Dataset:
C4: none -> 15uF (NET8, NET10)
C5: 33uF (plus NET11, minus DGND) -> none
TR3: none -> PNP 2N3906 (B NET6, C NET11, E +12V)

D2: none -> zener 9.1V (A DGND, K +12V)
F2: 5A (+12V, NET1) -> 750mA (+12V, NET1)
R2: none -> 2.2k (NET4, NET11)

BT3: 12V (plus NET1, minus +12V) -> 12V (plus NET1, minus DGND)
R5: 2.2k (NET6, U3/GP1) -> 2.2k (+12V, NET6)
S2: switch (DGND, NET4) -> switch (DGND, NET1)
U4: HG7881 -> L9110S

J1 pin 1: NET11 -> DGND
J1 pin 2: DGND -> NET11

Directions for this task: All of the data shown above should be printed exactly as given.

Solution for this problem:
C4: none -> 15uF (NET8, NET10)
C5: 33uF (plus NET11, minus DGND) -> none
TR3: none -> PNP 2N3906 (B NET6, C NET11, E +12V)

D2: none -> zener 9.1V (A DGND, K +12V)
F2: 5A (+12V, NET1) -> 750mA (+12V, NET1)
R2: none -> 2.2k (NET4, NET11)

BT3: 12V (plus NET1, minus +12V) -> 12V (plus NET1, minus DGND)
R5: 2.2k (NET6, U3/GP1) -> 2.2k (+12V, NET6)
S2: switch (DGND, NET4) -> switch (DGND, NET1)
U4: HG7881 -> L9110S

J1 pin 1: NET11 -> DGND
J1 pin 2: DGND -> NET11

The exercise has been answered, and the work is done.